### Problem statement
Repeat the full listing, word for word.
Segment Open
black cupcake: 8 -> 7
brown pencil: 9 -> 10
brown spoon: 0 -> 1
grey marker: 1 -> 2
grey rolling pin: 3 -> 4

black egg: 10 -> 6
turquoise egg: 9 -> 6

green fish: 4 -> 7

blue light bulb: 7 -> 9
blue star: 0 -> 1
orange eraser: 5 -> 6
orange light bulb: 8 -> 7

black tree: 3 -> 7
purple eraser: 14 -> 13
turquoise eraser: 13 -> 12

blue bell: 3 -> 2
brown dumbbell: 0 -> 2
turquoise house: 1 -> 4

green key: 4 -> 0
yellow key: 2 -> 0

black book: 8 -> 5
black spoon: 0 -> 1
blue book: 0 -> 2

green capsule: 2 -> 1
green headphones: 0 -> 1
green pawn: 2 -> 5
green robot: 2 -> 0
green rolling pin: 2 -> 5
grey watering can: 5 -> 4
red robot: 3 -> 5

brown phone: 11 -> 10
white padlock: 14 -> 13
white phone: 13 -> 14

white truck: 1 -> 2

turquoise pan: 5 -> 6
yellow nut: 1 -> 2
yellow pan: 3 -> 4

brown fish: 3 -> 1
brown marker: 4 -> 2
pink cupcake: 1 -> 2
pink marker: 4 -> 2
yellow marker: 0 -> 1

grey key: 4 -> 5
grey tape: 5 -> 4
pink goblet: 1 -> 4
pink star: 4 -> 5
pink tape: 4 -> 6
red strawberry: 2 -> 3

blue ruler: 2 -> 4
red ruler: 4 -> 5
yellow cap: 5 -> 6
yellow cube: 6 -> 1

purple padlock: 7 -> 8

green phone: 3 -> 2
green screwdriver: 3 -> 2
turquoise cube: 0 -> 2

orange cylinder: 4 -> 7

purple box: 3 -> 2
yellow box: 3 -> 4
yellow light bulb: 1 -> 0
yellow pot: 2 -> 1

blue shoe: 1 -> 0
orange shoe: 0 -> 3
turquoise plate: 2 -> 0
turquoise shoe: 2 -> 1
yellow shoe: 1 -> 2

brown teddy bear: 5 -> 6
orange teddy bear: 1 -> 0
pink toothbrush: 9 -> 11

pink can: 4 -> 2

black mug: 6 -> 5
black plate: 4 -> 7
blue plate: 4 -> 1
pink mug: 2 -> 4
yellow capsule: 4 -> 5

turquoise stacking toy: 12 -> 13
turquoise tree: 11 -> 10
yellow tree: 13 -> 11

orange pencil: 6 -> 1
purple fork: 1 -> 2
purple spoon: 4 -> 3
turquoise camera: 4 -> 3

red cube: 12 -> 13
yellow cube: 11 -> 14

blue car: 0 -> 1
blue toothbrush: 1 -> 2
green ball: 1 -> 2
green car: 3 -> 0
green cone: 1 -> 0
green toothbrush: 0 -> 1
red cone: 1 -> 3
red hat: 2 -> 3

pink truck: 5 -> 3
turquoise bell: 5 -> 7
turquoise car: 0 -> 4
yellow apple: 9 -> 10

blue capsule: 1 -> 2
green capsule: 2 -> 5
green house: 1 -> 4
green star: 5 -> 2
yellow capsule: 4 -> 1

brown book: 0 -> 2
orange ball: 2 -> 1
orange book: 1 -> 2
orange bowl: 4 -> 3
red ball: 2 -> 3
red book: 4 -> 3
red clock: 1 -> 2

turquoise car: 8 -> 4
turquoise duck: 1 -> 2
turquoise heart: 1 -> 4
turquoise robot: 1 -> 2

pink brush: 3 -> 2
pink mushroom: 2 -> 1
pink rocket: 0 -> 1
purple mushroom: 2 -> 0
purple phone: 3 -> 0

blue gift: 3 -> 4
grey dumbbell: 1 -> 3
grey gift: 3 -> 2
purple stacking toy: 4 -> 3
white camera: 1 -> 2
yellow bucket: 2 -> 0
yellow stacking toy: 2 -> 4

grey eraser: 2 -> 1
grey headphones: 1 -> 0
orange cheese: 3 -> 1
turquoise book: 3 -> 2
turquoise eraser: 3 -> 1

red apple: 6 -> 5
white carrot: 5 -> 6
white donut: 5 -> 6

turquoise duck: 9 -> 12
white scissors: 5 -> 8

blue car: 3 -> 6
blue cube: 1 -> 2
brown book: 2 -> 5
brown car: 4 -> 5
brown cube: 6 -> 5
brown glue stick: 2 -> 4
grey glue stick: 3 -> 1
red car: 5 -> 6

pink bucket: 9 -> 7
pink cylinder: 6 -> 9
Segment Closed
### Solution for this problem
black cupcake: 8 -> 7
brown pencil: 9 -> 10
brown spoon: 0 -> 1
grey marker: 1 -> 2
grey rolling pin: 3 -> 4

black egg: 10 -> 6
turquoise egg: 9 -> 6

green fish: 4 -> 7

blue light bulb: 7 -> 9
blue star: 0 -> 1
orange eraser: 5 -> 6
orange light bulb: 8 -> 7

black tree: 3 -> 7
purple eraser: 14 -> 13
turquoise eraser: 13 -> 12

blue bell: 3 -> 2
brown dumbbell: 0 -> 2
turquoise house: 1 -> 4

green key: 4 -> 0
yellow key: 2 -> 0

black book: 8 -> 5
black spoon: 0 -> 1
blue book: 0 -> 2

green capsule: 2 -> 1
green headphones: 0 -> 1
green pawn: 2 -> 5
green robot: 2 -> 0
green rolling pin: 2 -> 5
grey watering can: 5 -> 4
red robot: 3 -> 5

brown phone: 11 -> 10
white padlock: 14 -> 13
white phone: 13 -> 14

white truck: 1 -> 2

turquoise pan: 5 -> 6
yellow nut: 1 -> 2
yellow pan: 3 -> 4

brown fish: 3 -> 1
brown marker: 4 -> 2
pink cupcake: 1 -> 2
pink marker: 4 -> 2
yellow marker: 0 -> 1

grey key: 4 -> 5
grey tape: 5 -> 4
pink goblet: 1 -> 4
pink star: 4 -> 5
pink tape: 4 -> 6
red strawberry: 2 -> 3

blue ruler: 2 -> 4
red ruler: 4 -> 5
yellow cap: 5 -> 6
yellow cube: 6 -> 1

purple padlock: 7 -> 8

green phone: 3 -> 2
green screwdriver: 3 -> 2
turquoise cube: 0 -> 2

orange cylinder: 4 -> 7

purple box: 3 -> 2
yellow box: 3 -> 4
yellow light bulb: 1 -> 0
yellow pot: 2 -> 1

blue shoe: 1 -> 0
orange shoe: 0 -> 3
turquoise plate: 2 -> 0
turquoise shoe: 2 -> 1
yellow shoe: 1 -> 2

brown teddy bear: 5 -> 6
orange teddy bear: 1 -> 0
pink toothbrush: 9 -> 11

pink can: 4 -> 2

black mug: 6 -> 5
black plate: 4 -> 7
blue plate: 4 -> 1
pink mug: 2 -> 4
yellow capsule: 4 -> 5

turquoise stacking toy: 12 -> 13
turquoise tree: 11 -> 10
yellow tree: 13 -> 11

orange pencil: 6 -> 1
purple fork: 1 -> 2
purple spoon: 4 -> 3
turquoise camera: 4 -> 3

red cube: 12 -> 13
yellow cube: 11 -> 14

blue car: 0 -> 1
blue toothbrush: 1 -> 2
green ball: 1 -> 2
green car: 3 -> 0
green cone: 1 -> 0
green toothbrush: 0 -> 1
red cone: 1 -> 3
red hat: 2 -> 3

pink truck: 5 -> 3
turquoise bell: 5 -> 7
turquoise car: 0 -> 4
yellow apple: 9 -> 10

blue capsule: 1 -> 2
green capsule: 2 -> 5
green house: 1 -> 4
green star: 5 -> 2
yellow capsule: 4 -> 1

brown book: 0 -> 2
orange ball: 2 -> 1
orange book: 1 -> 2
orange bowl: 4 -> 3
red ball: 2 -> 3
red book: 4 -> 3
red clock: 1 -> 2

turquoise car: 8 -> 4
turquoise duck: 1 -> 2
turquoise heart: 1 -> 4
turquoise robot: 1 -> 2

pink brush: 3 -> 2
pink mushroom: 2 -> 1
pink rocket: 0 -> 1
purple mushroom: 2 -> 0
purple phone: 3 -> 0

blue gift: 3 -> 4
grey dumbbell: 1 -> 3
grey gift: 3 -> 2
purple stacking toy: 4 -> 3
white camera: 1 -> 2
yellow bucket: 2 -> 0
yellow stacking toy: 2 -> 4

grey eraser: 2 -> 1
grey headphones: 1 -> 0
orange cheese: 3 -> 1
turquoise book: 3 -> 2
turquoise eraser: 3 -> 1

red apple: 6 -> 5
white carrot: 5 -> 6
white donut: 5 -> 6

turquoise duck: 9 -> 12
white scissors: 5 -> 8

blue car: 3 -> 6
blue cube: 1 -> 2
brown book: 2 -> 5
brown car: 4 -> 5
brown cube: 6 -> 5
brown glue stick: 2 -> 4
grey glue stick: 3 -> 1
red car: 5 -> 6

pink bucket: 9 -> 7
pink cylinder: 6 -> 9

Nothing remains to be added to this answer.